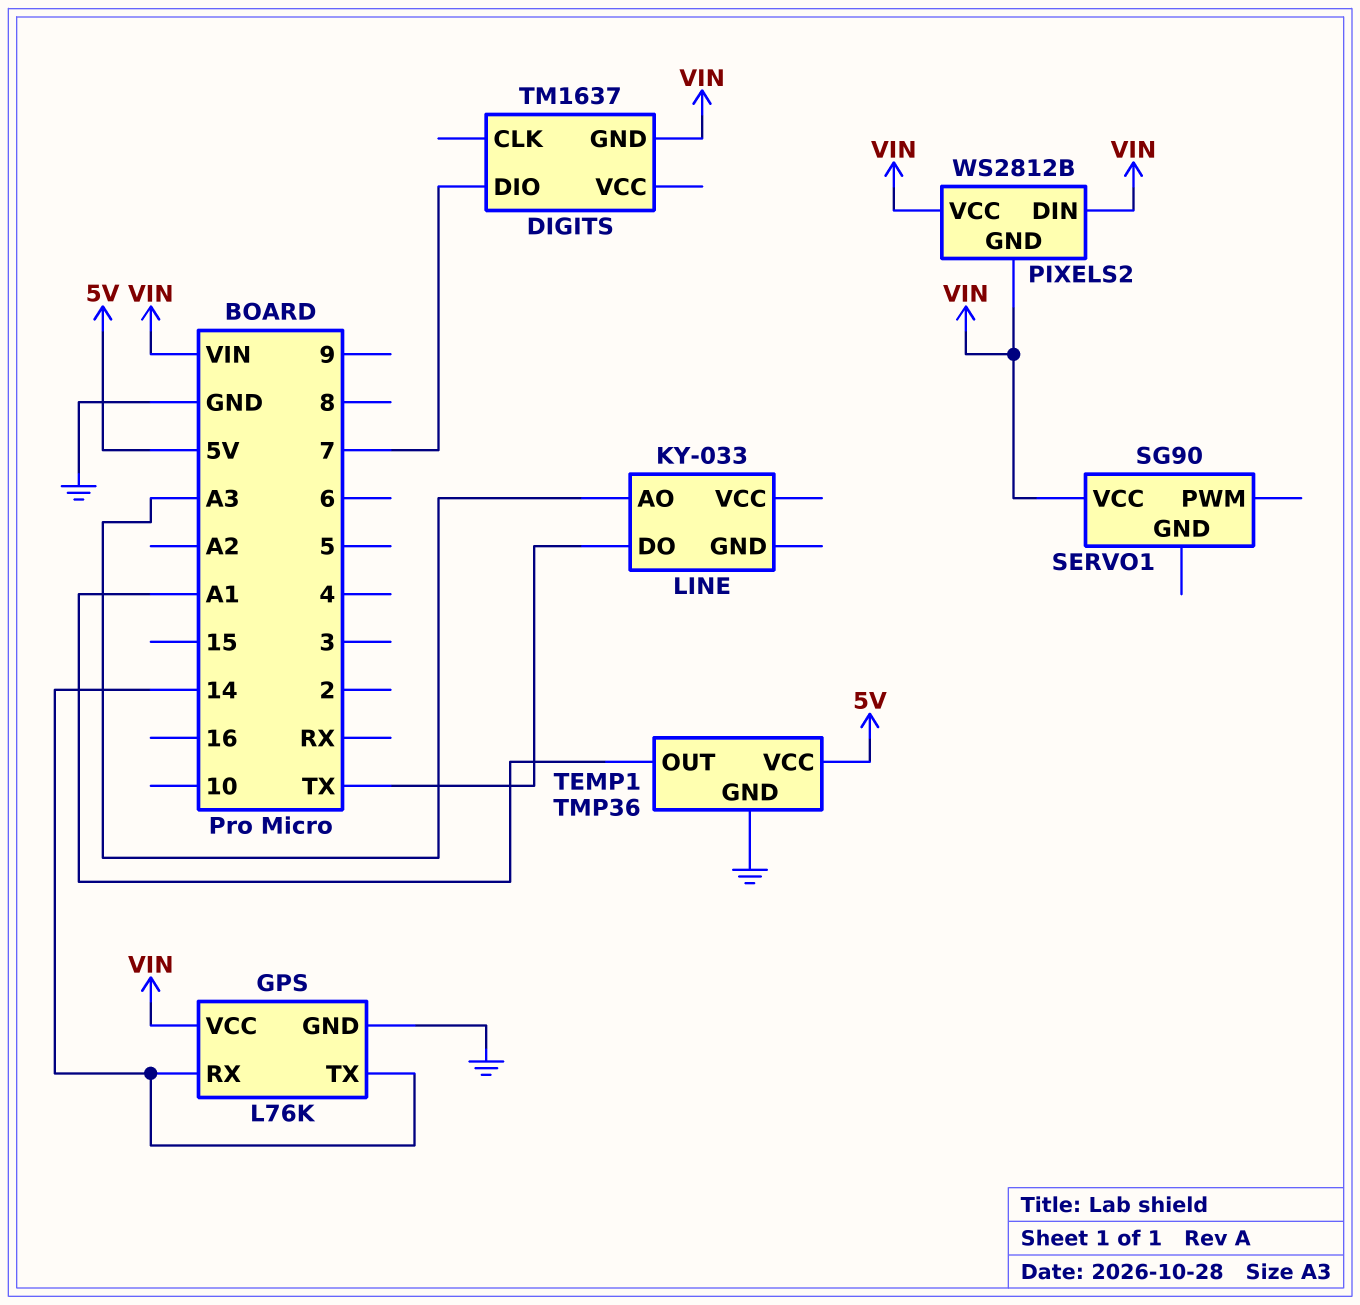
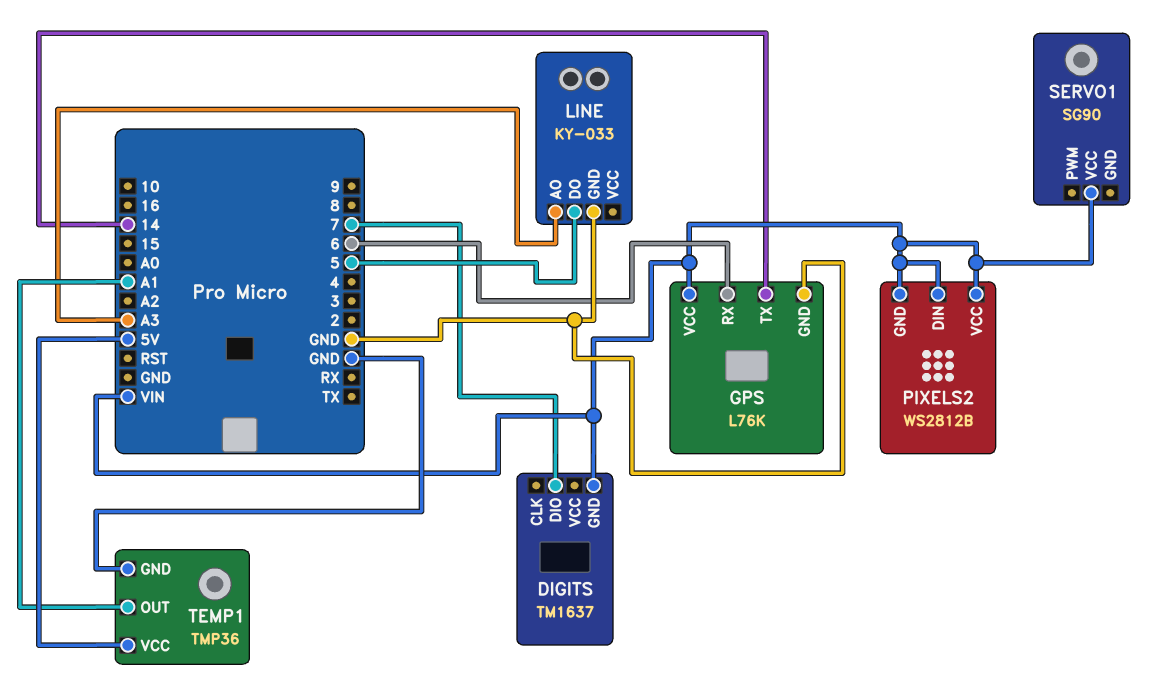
GPS pin RX: 14 -> 6
LINE pin DO: TX -> 5
LINE pin GND: none -> GND

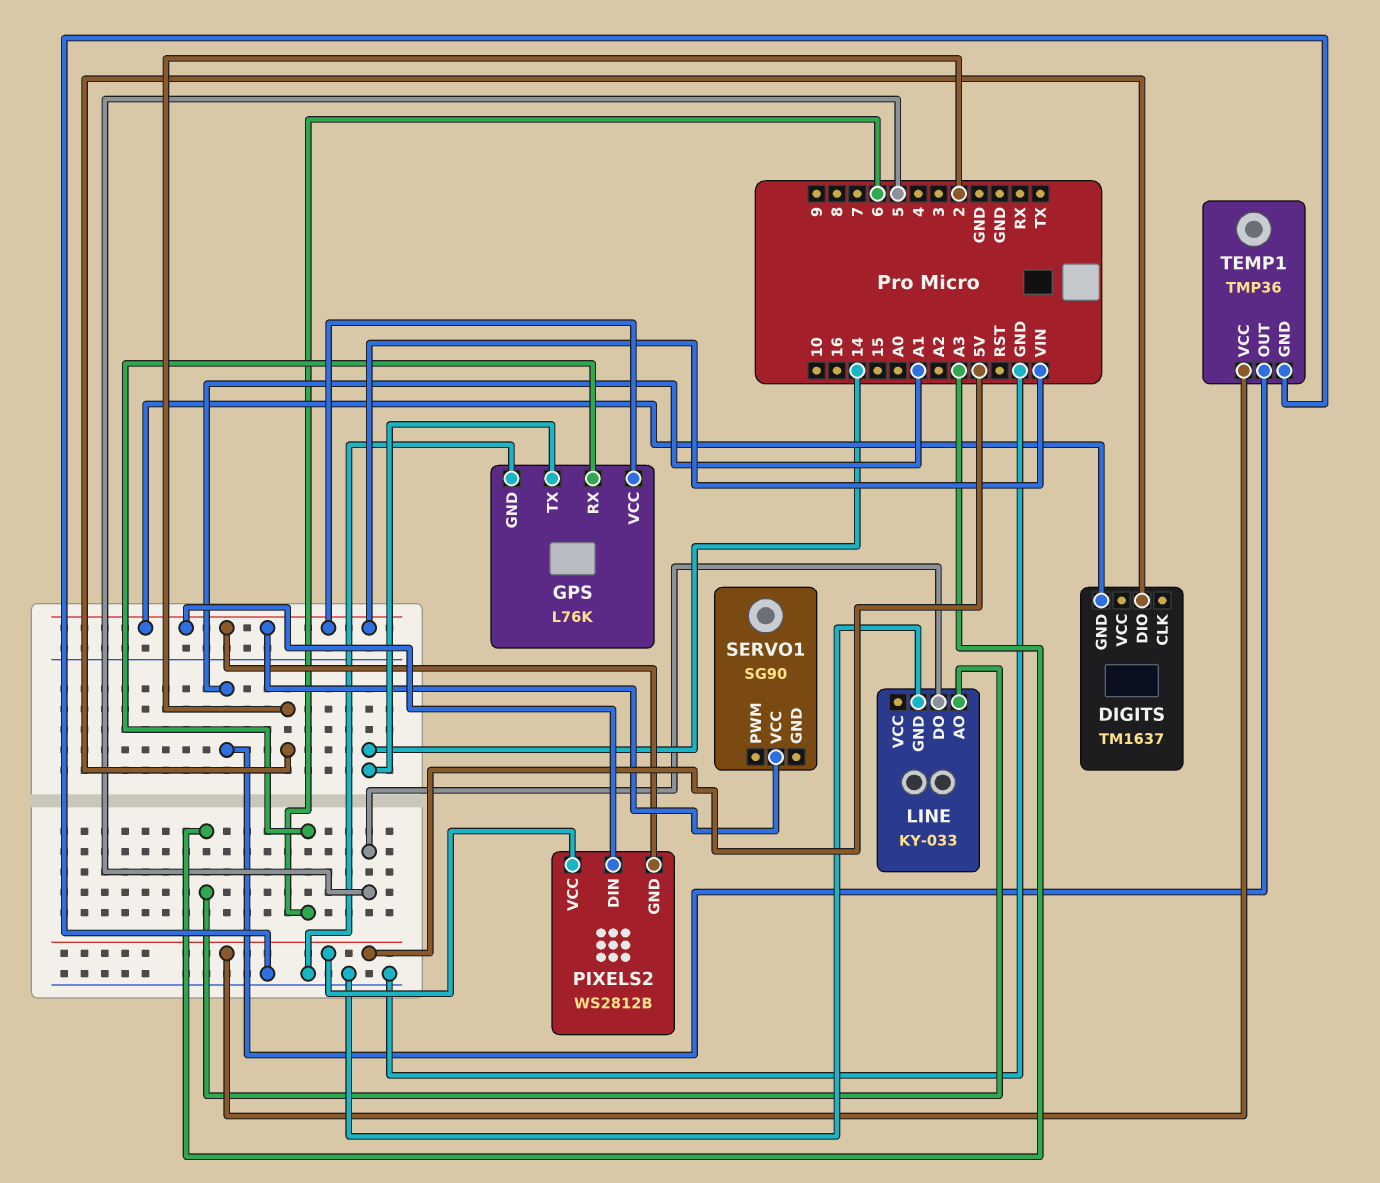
DIGITS pin DIO: 7 -> 2
PIXELS2 pin VCC: VIN -> 5V

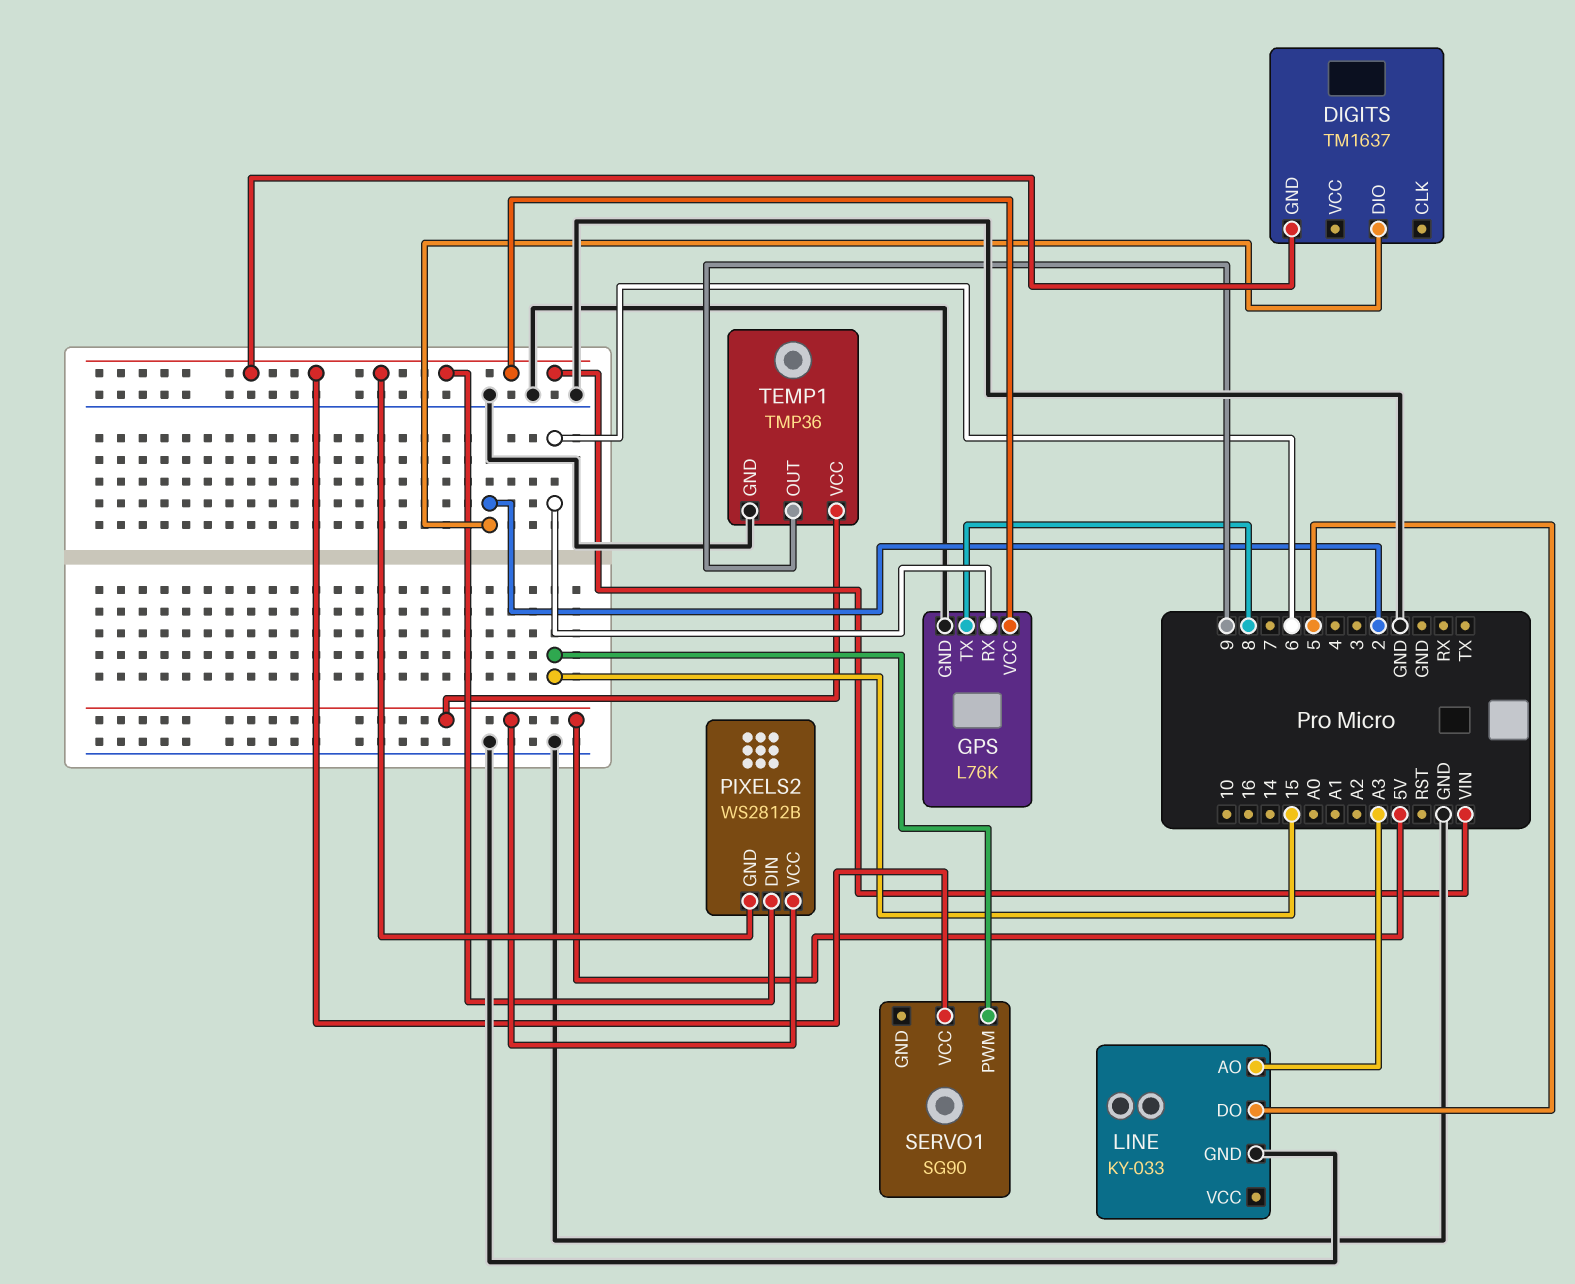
GPS pin TX: 14 -> 8
SERVO1 pin PWM: none -> 15
TEMP1 pin OUT: A1 -> 9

========

### Aim of the task
Word for word, write out each of the records, but not the pictures.

### Response to the task
GPS pin RX: 14 -> 6
LINE pin DO: TX -> 5
LINE pin GND: none -> GND

DIGITS pin DIO: 7 -> 2
PIXELS2 pin VCC: VIN -> 5V

GPS pin TX: 14 -> 8
SERVO1 pin PWM: none -> 15
TEMP1 pin OUT: A1 -> 9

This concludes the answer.